Problem to solve:
The task calls for the lines below from the line with "green round brick A5 level 2 -> none" to the line with "none -> pink round brick F10:G11 level 1", both ends included, copied exactly, without any pictures.

Task inputs:
[Start of section]

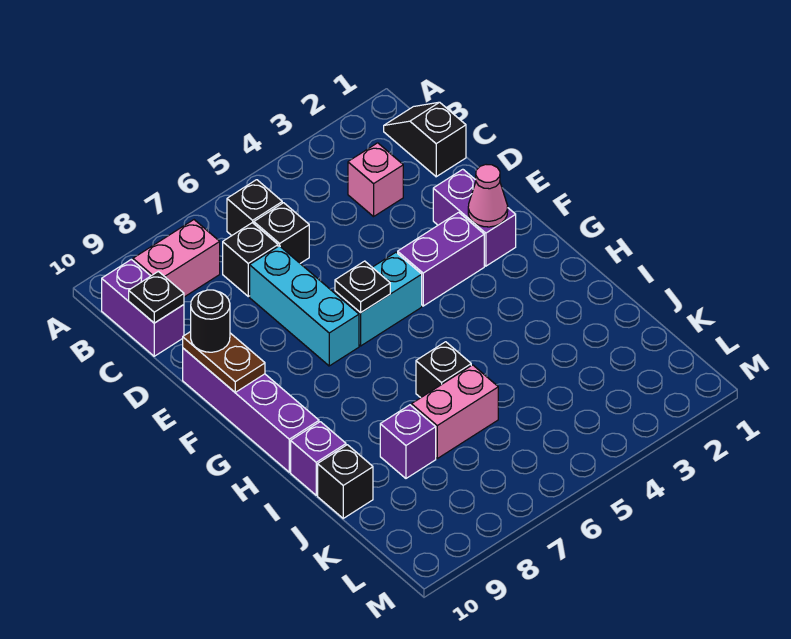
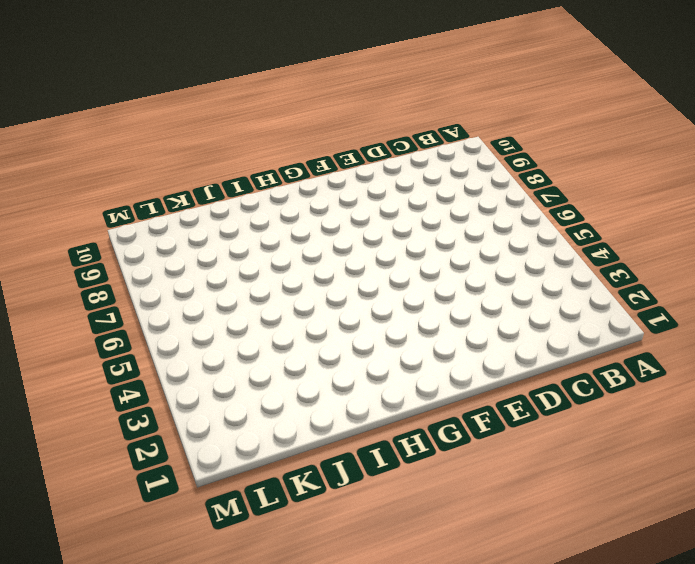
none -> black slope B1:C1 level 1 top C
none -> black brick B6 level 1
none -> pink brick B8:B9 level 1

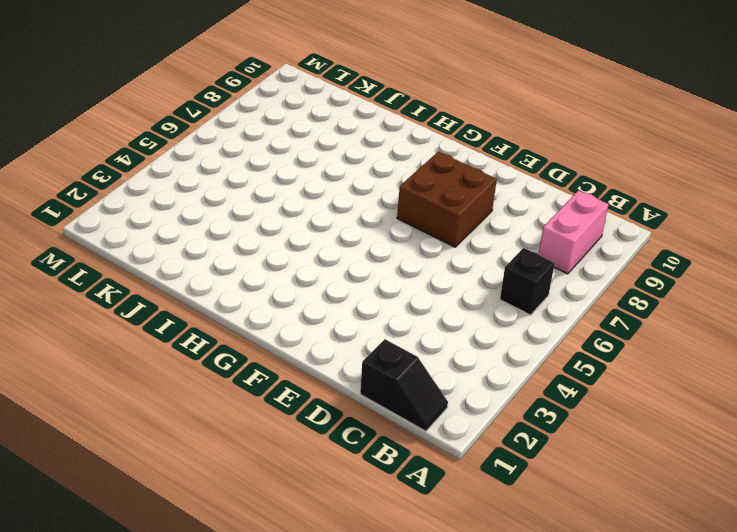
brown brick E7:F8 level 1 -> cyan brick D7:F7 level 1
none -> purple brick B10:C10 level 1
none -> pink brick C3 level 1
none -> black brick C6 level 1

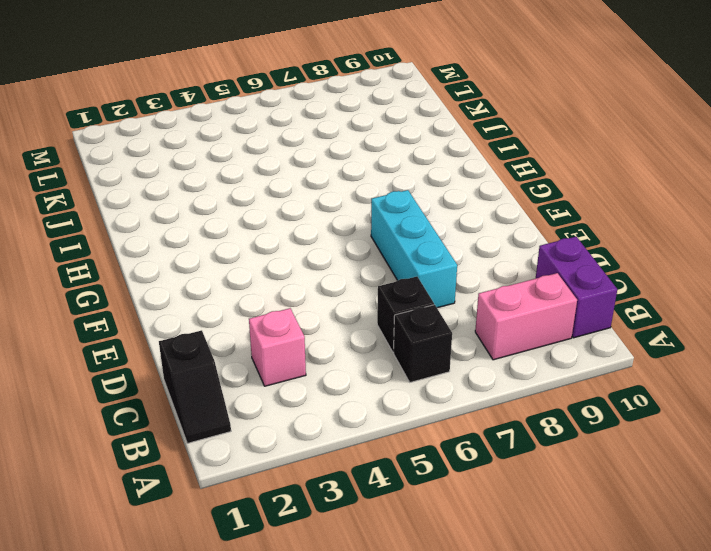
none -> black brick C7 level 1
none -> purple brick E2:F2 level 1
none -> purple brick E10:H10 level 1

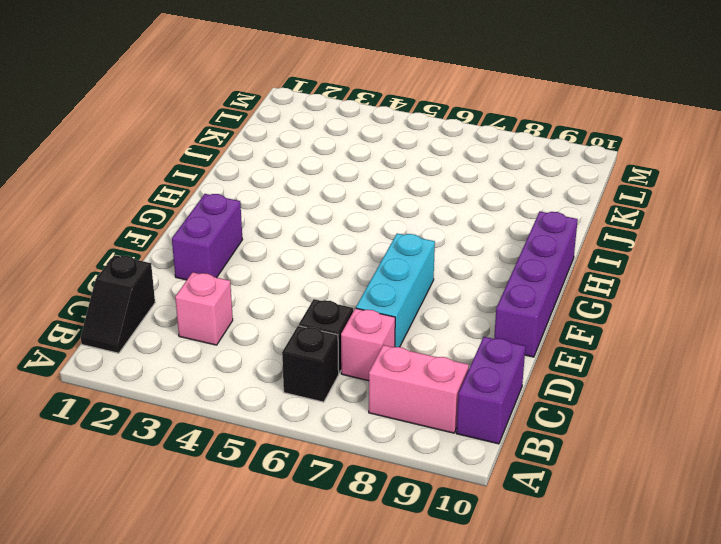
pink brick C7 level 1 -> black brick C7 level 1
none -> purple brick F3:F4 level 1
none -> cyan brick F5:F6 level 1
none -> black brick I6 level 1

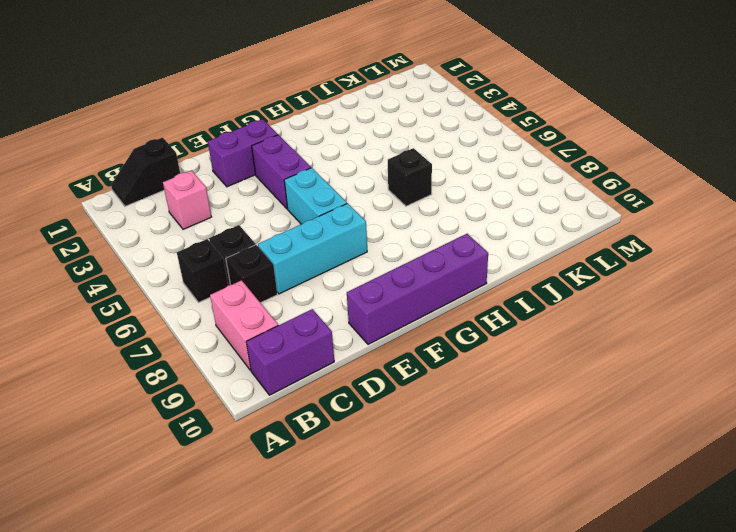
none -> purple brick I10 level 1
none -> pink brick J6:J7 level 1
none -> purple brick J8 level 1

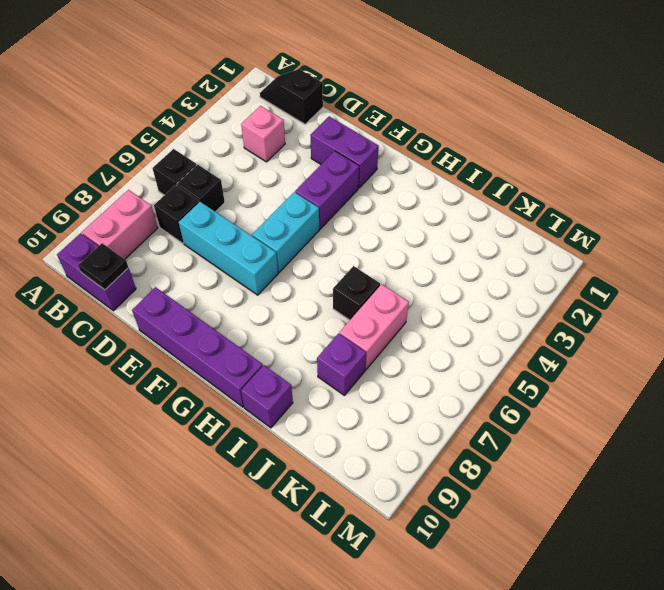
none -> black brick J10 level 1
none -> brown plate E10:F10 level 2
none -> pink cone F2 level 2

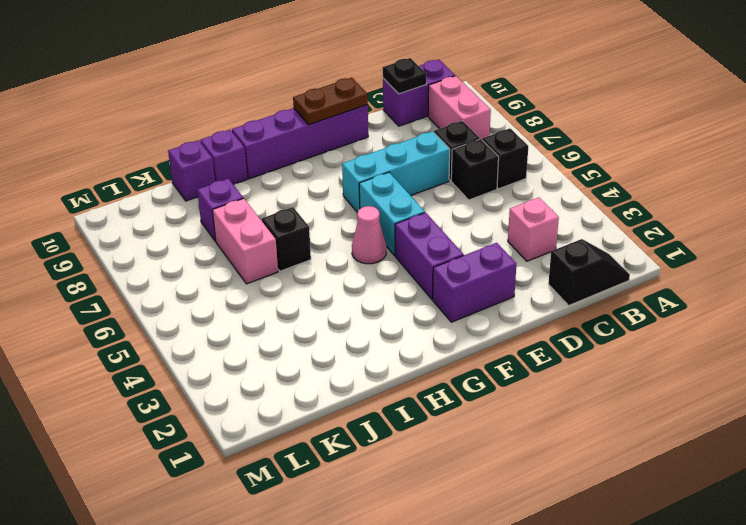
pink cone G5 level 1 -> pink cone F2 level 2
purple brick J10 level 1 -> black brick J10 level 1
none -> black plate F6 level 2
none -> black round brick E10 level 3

[End of section]
[Start of section]

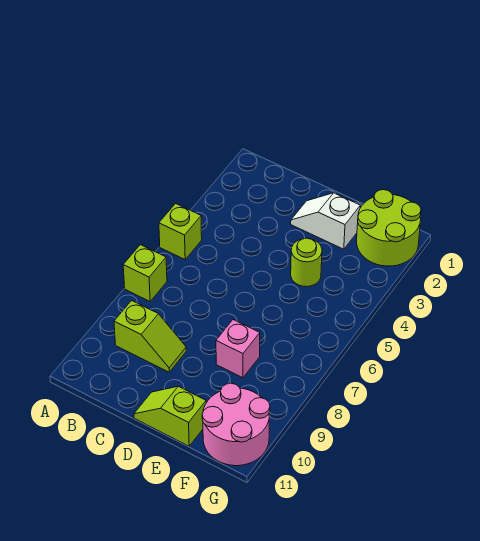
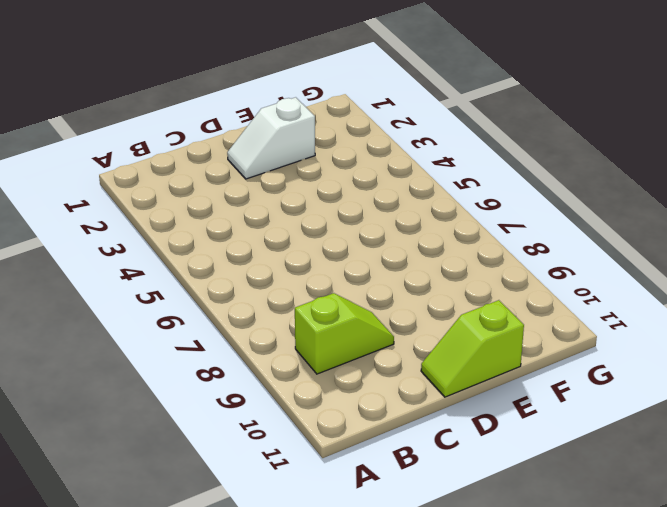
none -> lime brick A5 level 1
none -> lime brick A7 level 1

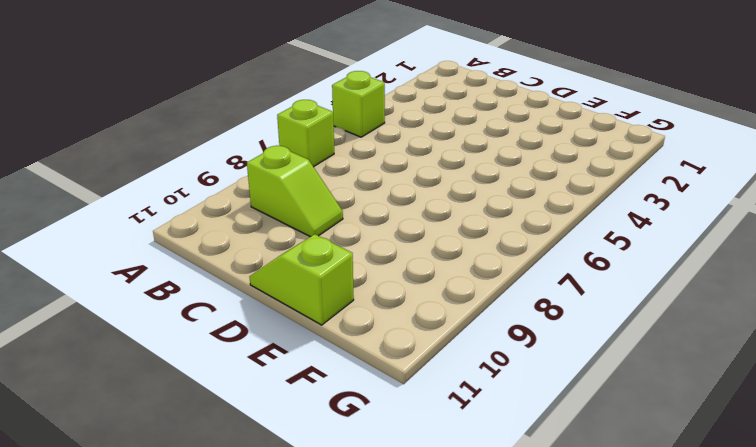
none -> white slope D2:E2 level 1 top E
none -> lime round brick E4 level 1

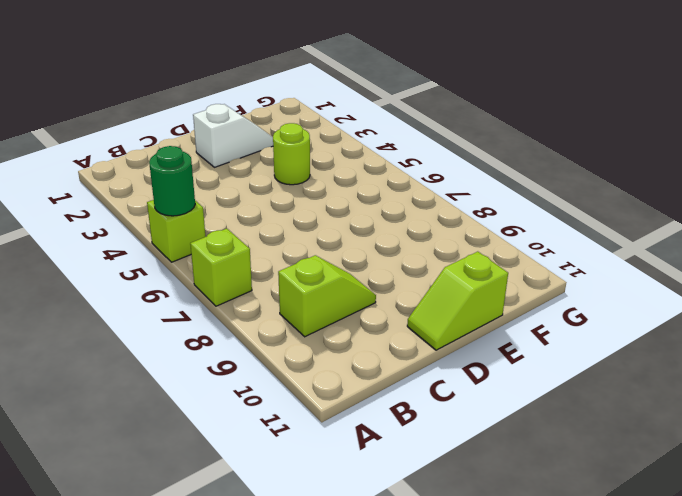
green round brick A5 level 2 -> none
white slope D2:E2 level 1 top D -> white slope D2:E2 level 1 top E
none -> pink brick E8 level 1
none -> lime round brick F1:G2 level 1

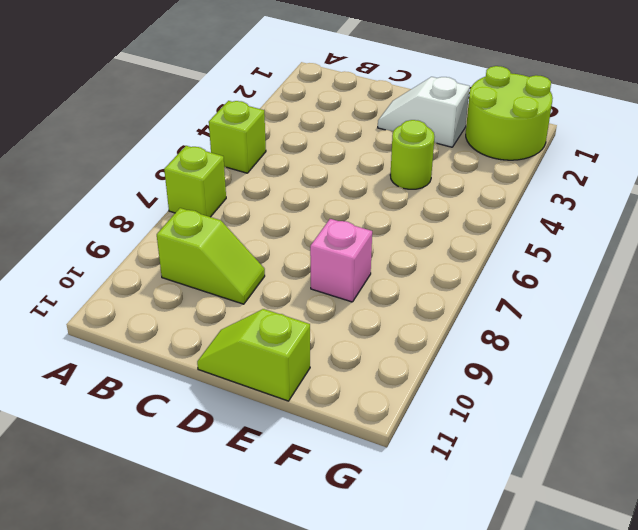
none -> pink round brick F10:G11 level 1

[End of section]
[Start of section]

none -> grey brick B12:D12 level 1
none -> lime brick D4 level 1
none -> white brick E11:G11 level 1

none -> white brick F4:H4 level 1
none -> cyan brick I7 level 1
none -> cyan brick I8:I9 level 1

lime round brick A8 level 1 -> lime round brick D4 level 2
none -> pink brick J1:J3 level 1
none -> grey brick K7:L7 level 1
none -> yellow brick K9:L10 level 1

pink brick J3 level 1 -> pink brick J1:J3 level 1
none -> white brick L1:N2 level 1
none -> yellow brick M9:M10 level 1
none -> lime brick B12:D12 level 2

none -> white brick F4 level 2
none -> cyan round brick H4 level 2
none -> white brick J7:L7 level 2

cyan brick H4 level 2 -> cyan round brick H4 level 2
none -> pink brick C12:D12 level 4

[End of section]

Task response:
green round brick A5 level 2 -> none
white slope D2:E2 level 1 top D -> white slope D2:E2 level 1 top E
none -> pink brick E8 level 1
none -> lime round brick F1:G2 level 1

none -> pink round brick F10:G11 level 1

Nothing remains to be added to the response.